***** SOURCE MATERIAL
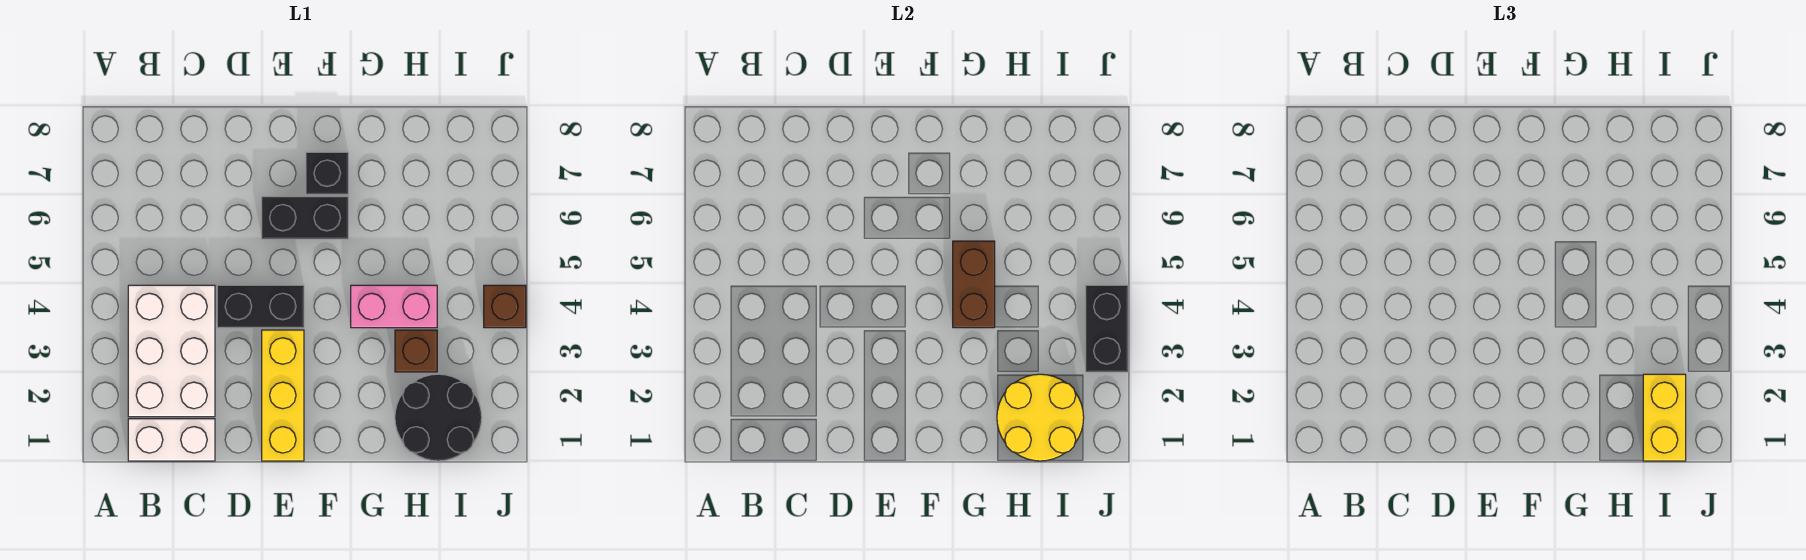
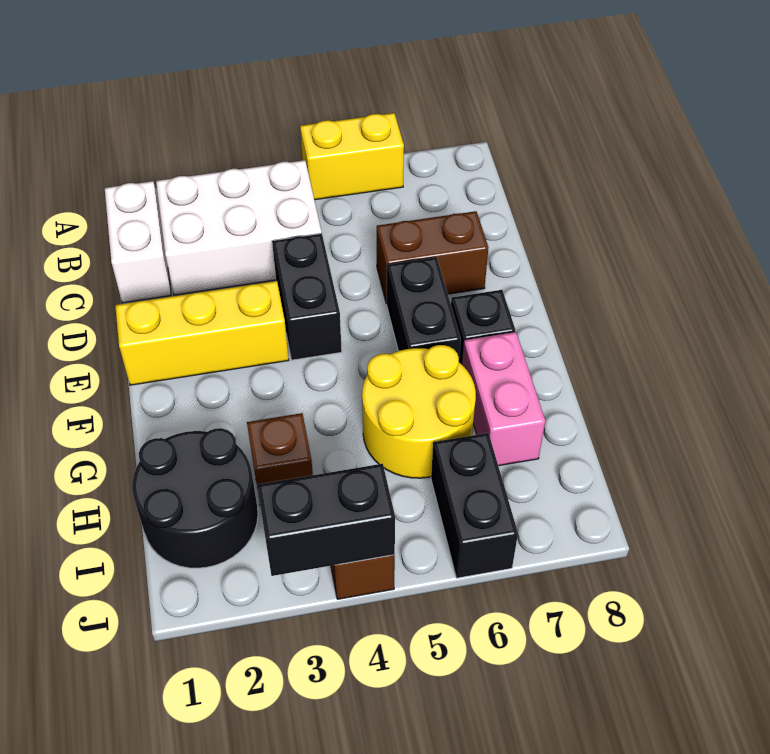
pink brick G4:H4 level 1 -> pink brick G7:H7 level 1
brown brick G4:G5 level 2 -> brown brick D6:D7 level 1
yellow round brick H1:I2 level 2 -> yellow round brick G5:H6 level 1
yellow brick I1:I2 level 3 -> yellow brick A5:A6 level 1
none -> black brick I6:J6 level 1

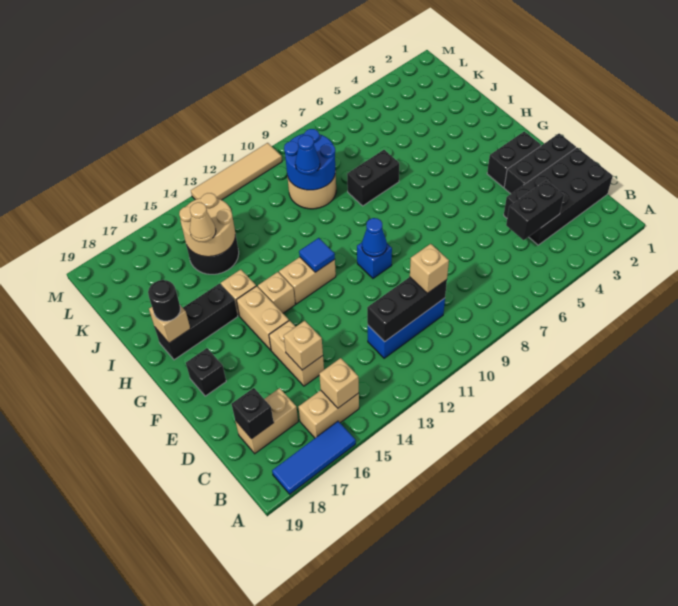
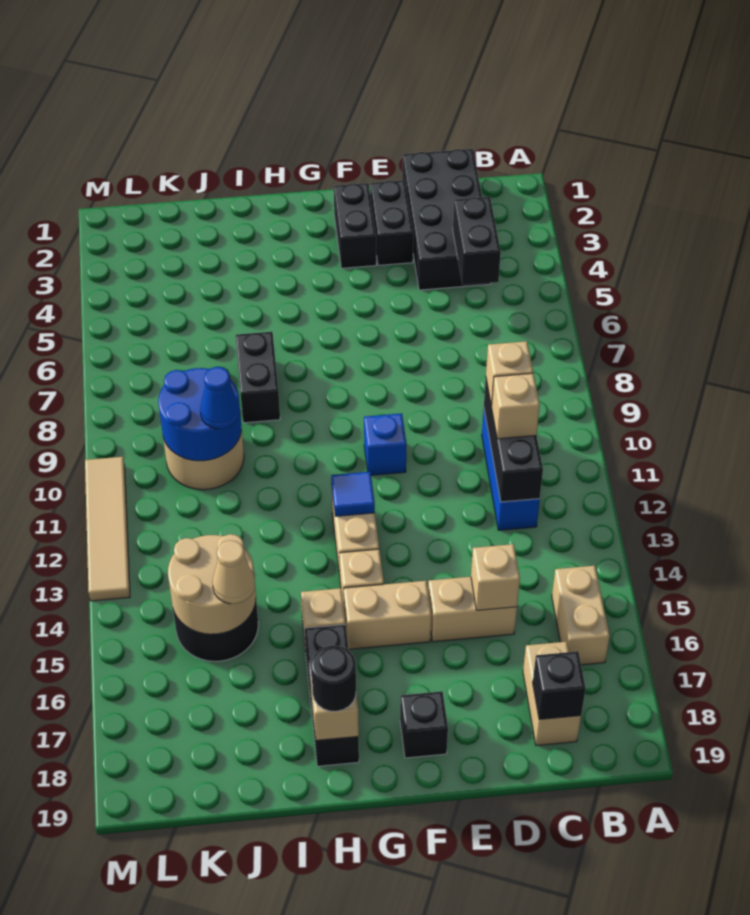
blue tile A16:A18 level 1 -> none
tan brick B15 level 2 -> tan brick C11 level 3
black brick E1:E3 level 1 -> black brick E2:E3 level 1
blue cone F10 level 2 -> none

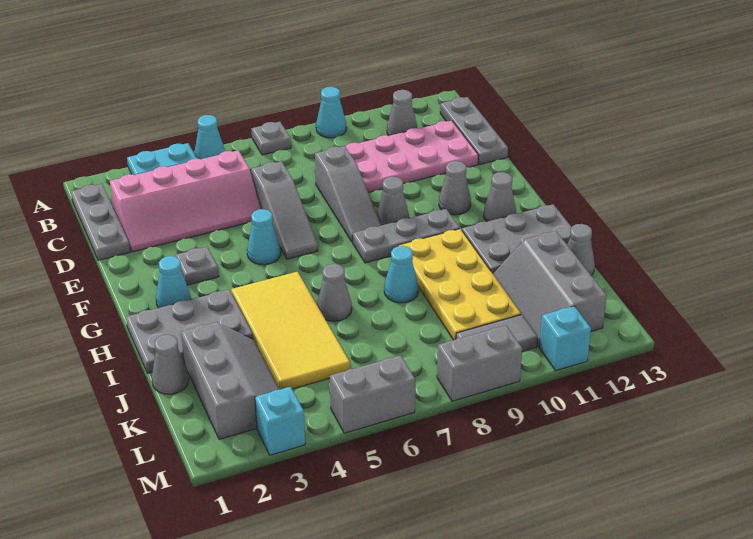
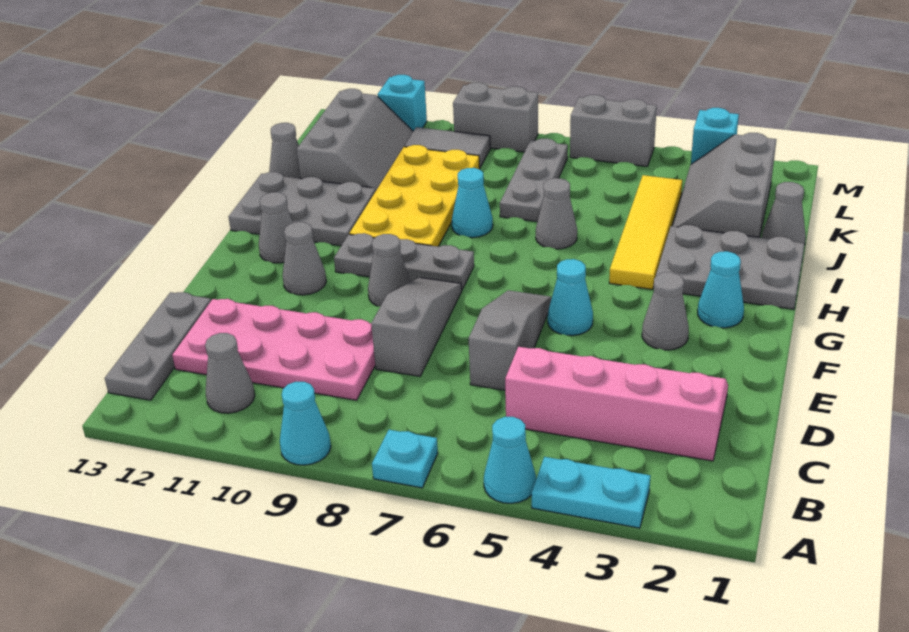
grey plate A7 level 1 -> cyan plate A7 level 1
grey plate B1:D1 level 1 -> grey plate J7:L7 level 1
grey plate F3 level 1 -> grey cone F3 level 1
yellow tile H4:K5 level 1 -> yellow tile H4:K4 level 1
**********
> **WHAT IS REQUIRED**:
From the line containing "grey plate B1:D1" through the last line of the records, output each line exactly and nothing more.

> **EXERCISE SOLUTION**:
grey plate B1:D1 level 1 -> grey plate J7:L7 level 1
grey plate F3 level 1 -> grey cone F3 level 1
yellow tile H4:K5 level 1 -> yellow tile H4:K4 level 1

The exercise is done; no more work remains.